EXERCISE REQUIREMENTS: Reproduce the lines of the records verbatim, starting at the line containing "Question: Is green" and ending at the final line of the records, both included.

--- start ---

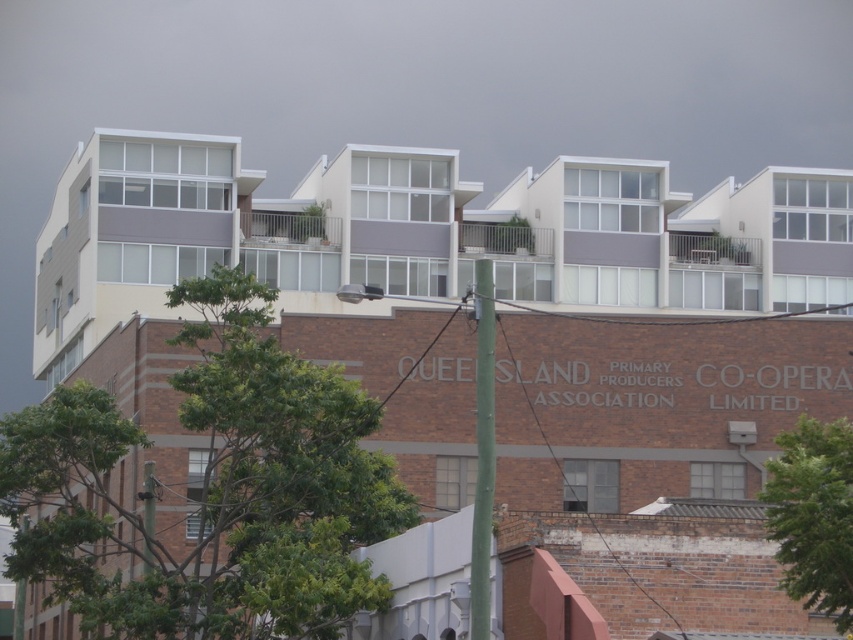
Question: Which point appears closest to the camera in this image?

Choices:
 (A) pyautogui.click(x=479, y=442)
 (B) pyautogui.click(x=830, y=580)

Answer: (B)

Question: Considering the relative positions of green leafy tree at upper center and green leafy tree at lower right in the image provided, where is green leafy tree at upper center located with respect to green leafy tree at lower right?

Choices:
 (A) right
 (B) left

Answer: (B)

Question: Does green leafy tree at upper center have a larger size compared to green textured pole at center?

Choices:
 (A) yes
 (B) no

Answer: (A)

Question: Which point is closer to the camera?

Choices:
 (A) (473, 576)
 (B) (149, 621)
 (C) (844, 538)

Answer: (C)

Question: Is green leafy tree at lower right thinner than green textured pole at center?

Choices:
 (A) no
 (B) yes

Answer: (A)

Question: Which point is farther from the camera taking this photo?

Choices:
 (A) (839, 547)
 (B) (202, 516)

Answer: (B)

--- end ---

ANSWER FOR THIS EXERCISE:
Question: Is green leafy tree at lower right thinner than green textured pole at center?

Choices:
 (A) no
 (B) yes

Answer: (A)

Question: Which point is farther from the camera taking this photo?

Choices:
 (A) (839, 547)
 (B) (202, 516)

Answer: (B)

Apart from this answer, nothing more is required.